- **Exercise requirements**
Output every line of the listing, exactly and completely.

- **Records shown**
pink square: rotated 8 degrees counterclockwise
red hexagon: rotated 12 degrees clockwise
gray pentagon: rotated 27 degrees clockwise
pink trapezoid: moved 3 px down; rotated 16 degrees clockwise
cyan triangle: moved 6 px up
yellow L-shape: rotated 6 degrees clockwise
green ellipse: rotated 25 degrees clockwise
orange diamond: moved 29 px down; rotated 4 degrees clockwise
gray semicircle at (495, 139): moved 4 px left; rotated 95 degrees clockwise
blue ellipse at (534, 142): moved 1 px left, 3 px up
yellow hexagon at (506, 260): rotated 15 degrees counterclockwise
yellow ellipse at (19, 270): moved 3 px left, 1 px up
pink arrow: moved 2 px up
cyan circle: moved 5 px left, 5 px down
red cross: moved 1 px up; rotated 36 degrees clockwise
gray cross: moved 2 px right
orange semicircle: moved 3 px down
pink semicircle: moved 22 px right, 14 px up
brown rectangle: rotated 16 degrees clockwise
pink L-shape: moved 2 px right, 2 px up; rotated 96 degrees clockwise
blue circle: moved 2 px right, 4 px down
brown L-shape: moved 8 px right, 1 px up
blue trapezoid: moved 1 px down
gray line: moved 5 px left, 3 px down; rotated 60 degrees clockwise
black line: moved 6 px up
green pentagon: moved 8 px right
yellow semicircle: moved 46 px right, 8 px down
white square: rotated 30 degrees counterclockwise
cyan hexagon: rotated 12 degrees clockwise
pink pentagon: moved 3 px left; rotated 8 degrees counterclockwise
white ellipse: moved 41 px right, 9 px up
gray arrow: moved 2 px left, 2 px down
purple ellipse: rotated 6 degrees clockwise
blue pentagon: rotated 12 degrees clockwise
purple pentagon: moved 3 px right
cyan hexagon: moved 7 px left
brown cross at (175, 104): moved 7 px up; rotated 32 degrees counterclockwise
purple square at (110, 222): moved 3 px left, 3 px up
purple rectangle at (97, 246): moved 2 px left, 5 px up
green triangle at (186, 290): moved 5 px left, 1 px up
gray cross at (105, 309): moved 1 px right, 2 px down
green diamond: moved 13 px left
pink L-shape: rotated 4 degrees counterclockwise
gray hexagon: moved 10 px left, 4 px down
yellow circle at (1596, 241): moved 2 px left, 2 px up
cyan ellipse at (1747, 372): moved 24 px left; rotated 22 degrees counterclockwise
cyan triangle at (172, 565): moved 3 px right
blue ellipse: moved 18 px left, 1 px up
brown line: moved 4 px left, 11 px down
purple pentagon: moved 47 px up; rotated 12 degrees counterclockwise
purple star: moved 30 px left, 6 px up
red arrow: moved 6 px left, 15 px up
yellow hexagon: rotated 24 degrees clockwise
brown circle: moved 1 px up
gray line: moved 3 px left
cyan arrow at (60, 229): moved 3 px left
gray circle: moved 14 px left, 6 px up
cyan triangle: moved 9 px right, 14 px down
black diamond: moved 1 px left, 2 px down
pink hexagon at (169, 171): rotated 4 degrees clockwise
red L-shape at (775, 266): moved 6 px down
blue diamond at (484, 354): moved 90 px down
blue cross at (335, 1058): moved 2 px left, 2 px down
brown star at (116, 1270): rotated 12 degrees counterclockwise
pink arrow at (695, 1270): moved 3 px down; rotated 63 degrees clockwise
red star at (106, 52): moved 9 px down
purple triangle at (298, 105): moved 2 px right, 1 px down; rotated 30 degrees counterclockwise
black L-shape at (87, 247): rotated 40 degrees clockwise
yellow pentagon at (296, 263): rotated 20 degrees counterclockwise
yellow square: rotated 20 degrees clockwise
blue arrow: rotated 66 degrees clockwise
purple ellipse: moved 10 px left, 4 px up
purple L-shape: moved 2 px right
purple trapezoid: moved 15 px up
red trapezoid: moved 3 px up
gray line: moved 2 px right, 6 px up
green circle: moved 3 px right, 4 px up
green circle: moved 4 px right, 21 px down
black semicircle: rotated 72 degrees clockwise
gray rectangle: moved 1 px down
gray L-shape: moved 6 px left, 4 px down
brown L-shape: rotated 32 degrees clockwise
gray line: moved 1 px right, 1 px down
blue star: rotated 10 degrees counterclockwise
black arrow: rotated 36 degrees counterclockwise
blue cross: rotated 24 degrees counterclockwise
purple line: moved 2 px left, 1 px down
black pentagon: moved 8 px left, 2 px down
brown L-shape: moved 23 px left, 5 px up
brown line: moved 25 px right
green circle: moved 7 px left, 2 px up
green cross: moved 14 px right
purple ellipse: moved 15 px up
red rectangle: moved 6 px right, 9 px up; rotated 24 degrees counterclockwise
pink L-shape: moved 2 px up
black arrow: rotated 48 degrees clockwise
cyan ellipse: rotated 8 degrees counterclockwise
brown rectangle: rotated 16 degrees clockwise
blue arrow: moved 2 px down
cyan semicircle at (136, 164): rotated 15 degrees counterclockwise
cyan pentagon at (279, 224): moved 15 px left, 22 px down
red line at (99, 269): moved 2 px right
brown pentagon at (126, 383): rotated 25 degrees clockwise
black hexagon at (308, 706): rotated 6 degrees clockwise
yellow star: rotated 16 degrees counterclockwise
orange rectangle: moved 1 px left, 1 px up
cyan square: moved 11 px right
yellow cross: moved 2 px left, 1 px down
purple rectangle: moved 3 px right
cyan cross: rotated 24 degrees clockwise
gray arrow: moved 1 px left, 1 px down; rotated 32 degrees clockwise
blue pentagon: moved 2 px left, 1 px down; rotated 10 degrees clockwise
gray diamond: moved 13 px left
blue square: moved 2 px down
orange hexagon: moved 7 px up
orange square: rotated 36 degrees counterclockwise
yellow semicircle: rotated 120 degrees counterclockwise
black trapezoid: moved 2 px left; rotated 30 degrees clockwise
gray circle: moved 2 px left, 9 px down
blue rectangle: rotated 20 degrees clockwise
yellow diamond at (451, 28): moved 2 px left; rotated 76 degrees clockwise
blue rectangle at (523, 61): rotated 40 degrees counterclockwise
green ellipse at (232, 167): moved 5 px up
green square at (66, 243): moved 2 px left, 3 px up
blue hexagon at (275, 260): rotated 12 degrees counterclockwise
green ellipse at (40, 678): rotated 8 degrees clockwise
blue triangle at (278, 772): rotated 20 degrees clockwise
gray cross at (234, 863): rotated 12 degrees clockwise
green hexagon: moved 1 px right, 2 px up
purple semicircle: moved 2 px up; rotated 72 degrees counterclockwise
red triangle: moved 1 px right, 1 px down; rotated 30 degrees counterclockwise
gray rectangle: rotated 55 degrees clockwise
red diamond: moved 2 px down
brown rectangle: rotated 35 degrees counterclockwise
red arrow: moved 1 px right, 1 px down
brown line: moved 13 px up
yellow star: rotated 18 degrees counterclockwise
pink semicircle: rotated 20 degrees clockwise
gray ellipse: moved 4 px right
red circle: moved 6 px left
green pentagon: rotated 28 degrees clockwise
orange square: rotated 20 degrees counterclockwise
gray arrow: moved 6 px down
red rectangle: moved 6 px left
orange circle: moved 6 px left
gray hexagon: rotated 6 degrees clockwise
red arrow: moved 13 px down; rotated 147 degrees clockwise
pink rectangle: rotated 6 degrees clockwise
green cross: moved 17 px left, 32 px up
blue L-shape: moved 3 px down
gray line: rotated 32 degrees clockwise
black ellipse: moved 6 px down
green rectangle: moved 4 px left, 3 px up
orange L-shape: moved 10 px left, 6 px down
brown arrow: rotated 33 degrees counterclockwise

- **Written solution**
pink square: rotated 8 degrees counterclockwise
red hexagon: rotated 12 degrees clockwise
gray pentagon: rotated 27 degrees clockwise
pink trapezoid: moved 3 px down; rotated 16 degrees clockwise
cyan triangle: moved 6 px up
yellow L-shape: rotated 6 degrees clockwise
green ellipse: rotated 25 degrees clockwise
orange diamond: moved 29 px down; rotated 4 degrees clockwise
gray semicircle at (495, 139): moved 4 px left; rotated 95 degrees clockwise
blue ellipse at (534, 142): moved 1 px left, 3 px up
yellow hexagon at (506, 260): rotated 15 degrees counterclockwise
yellow ellipse at (19, 270): moved 3 px left, 1 px up
pink arrow: moved 2 px up
cyan circle: moved 5 px left, 5 px down
red cross: moved 1 px up; rotated 36 degrees clockwise
gray cross: moved 2 px right
orange semicircle: moved 3 px down
pink semicircle: moved 22 px right, 14 px up
brown rectangle: rotated 16 degrees clockwise
pink L-shape: moved 2 px right, 2 px up; rotated 96 degrees clockwise
blue circle: moved 2 px right, 4 px down
brown L-shape: moved 8 px right, 1 px up
blue trapezoid: moved 1 px down
gray line: moved 5 px left, 3 px down; rotated 60 degrees clockwise
black line: moved 6 px up
green pentagon: moved 8 px right
yellow semicircle: moved 46 px right, 8 px down
white square: rotated 30 degrees counterclockwise
cyan hexagon: rotated 12 degrees clockwise
pink pentagon: moved 3 px left; rotated 8 degrees counterclockwise
white ellipse: moved 41 px right, 9 px up
gray arrow: moved 2 px left, 2 px down
purple ellipse: rotated 6 degrees clockwise
blue pentagon: rotated 12 degrees clockwise
purple pentagon: moved 3 px right
cyan hexagon: moved 7 px left
brown cross at (175, 104): moved 7 px up; rotated 32 degrees counterclockwise
purple square at (110, 222): moved 3 px left, 3 px up
purple rectangle at (97, 246): moved 2 px left, 5 px up
green triangle at (186, 290): moved 5 px left, 1 px up
gray cross at (105, 309): moved 1 px right, 2 px down
green diamond: moved 13 px left
pink L-shape: rotated 4 degrees counterclockwise
gray hexagon: moved 10 px left, 4 px down
yellow circle at (1596, 241): moved 2 px left, 2 px up
cyan ellipse at (1747, 372): moved 24 px left; rotated 22 degrees counterclockwise
cyan triangle at (172, 565): moved 3 px right
blue ellipse: moved 18 px left, 1 px up
brown line: moved 4 px left, 11 px down
purple pentagon: moved 47 px up; rotated 12 degrees counterclockwise
purple star: moved 30 px left, 6 px up
red arrow: moved 6 px left, 15 px up
yellow hexagon: rotated 24 degrees clockwise
brown circle: moved 1 px up
gray line: moved 3 px left
cyan arrow at (60, 229): moved 3 px left
gray circle: moved 14 px left, 6 px up
cyan triangle: moved 9 px right, 14 px down
black diamond: moved 1 px left, 2 px down
pink hexagon at (169, 171): rotated 4 degrees clockwise
red L-shape at (775, 266): moved 6 px down
blue diamond at (484, 354): moved 90 px down
blue cross at (335, 1058): moved 2 px left, 2 px down
brown star at (116, 1270): rotated 12 degrees counterclockwise
pink arrow at (695, 1270): moved 3 px down; rotated 63 degrees clockwise
red star at (106, 52): moved 9 px down
purple triangle at (298, 105): moved 2 px right, 1 px down; rotated 30 degrees counterclockwise
black L-shape at (87, 247): rotated 40 degrees clockwise
yellow pentagon at (296, 263): rotated 20 degrees counterclockwise
yellow square: rotated 20 degrees clockwise
blue arrow: rotated 66 degrees clockwise
purple ellipse: moved 10 px left, 4 px up
purple L-shape: moved 2 px right
purple trapezoid: moved 15 px up
red trapezoid: moved 3 px up
gray line: moved 2 px right, 6 px up
green circle: moved 3 px right, 4 px up
green circle: moved 4 px right, 21 px down
black semicircle: rotated 72 degrees clockwise
gray rectangle: moved 1 px down
gray L-shape: moved 6 px left, 4 px down
brown L-shape: rotated 32 degrees clockwise
gray line: moved 1 px right, 1 px down
blue star: rotated 10 degrees counterclockwise
black arrow: rotated 36 degrees counterclockwise
blue cross: rotated 24 degrees counterclockwise
purple line: moved 2 px left, 1 px down
black pentagon: moved 8 px left, 2 px down
brown L-shape: moved 23 px left, 5 px up
brown line: moved 25 px right
green circle: moved 7 px left, 2 px up
green cross: moved 14 px right
purple ellipse: moved 15 px up
red rectangle: moved 6 px right, 9 px up; rotated 24 degrees counterclockwise
pink L-shape: moved 2 px up
black arrow: rotated 48 degrees clockwise
cyan ellipse: rotated 8 degrees counterclockwise
brown rectangle: rotated 16 degrees clockwise
blue arrow: moved 2 px down
cyan semicircle at (136, 164): rotated 15 degrees counterclockwise
cyan pentagon at (279, 224): moved 15 px left, 22 px down
red line at (99, 269): moved 2 px right
brown pentagon at (126, 383): rotated 25 degrees clockwise
black hexagon at (308, 706): rotated 6 degrees clockwise
yellow star: rotated 16 degrees counterclockwise
orange rectangle: moved 1 px left, 1 px up
cyan square: moved 11 px right
yellow cross: moved 2 px left, 1 px down
purple rectangle: moved 3 px right
cyan cross: rotated 24 degrees clockwise
gray arrow: moved 1 px left, 1 px down; rotated 32 degrees clockwise
blue pentagon: moved 2 px left, 1 px down; rotated 10 degrees clockwise
gray diamond: moved 13 px left
blue square: moved 2 px down
orange hexagon: moved 7 px up
orange square: rotated 36 degrees counterclockwise
yellow semicircle: rotated 120 degrees counterclockwise
black trapezoid: moved 2 px left; rotated 30 degrees clockwise
gray circle: moved 2 px left, 9 px down
blue rectangle: rotated 20 degrees clockwise
yellow diamond at (451, 28): moved 2 px left; rotated 76 degrees clockwise
blue rectangle at (523, 61): rotated 40 degrees counterclockwise
green ellipse at (232, 167): moved 5 px up
green square at (66, 243): moved 2 px left, 3 px up
blue hexagon at (275, 260): rotated 12 degrees counterclockwise
green ellipse at (40, 678): rotated 8 degrees clockwise
blue triangle at (278, 772): rotated 20 degrees clockwise
gray cross at (234, 863): rotated 12 degrees clockwise
green hexagon: moved 1 px right, 2 px up
purple semicircle: moved 2 px up; rotated 72 degrees counterclockwise
red triangle: moved 1 px right, 1 px down; rotated 30 degrees counterclockwise
gray rectangle: rotated 55 degrees clockwise
red diamond: moved 2 px down
brown rectangle: rotated 35 degrees counterclockwise
red arrow: moved 1 px right, 1 px down
brown line: moved 13 px up
yellow star: rotated 18 degrees counterclockwise
pink semicircle: rotated 20 degrees clockwise
gray ellipse: moved 4 px right
red circle: moved 6 px left
green pentagon: rotated 28 degrees clockwise
orange square: rotated 20 degrees counterclockwise
gray arrow: moved 6 px down
red rectangle: moved 6 px left
orange circle: moved 6 px left
gray hexagon: rotated 6 degrees clockwise
red arrow: moved 13 px down; rotated 147 degrees clockwise
pink rectangle: rotated 6 degrees clockwise
green cross: moved 17 px left, 32 px up
blue L-shape: moved 3 px down
gray line: rotated 32 degrees clockwise
black ellipse: moved 6 px down
green rectangle: moved 4 px left, 3 px up
orange L-shape: moved 10 px left, 6 px down
brown arrow: rotated 33 degrees counterclockwise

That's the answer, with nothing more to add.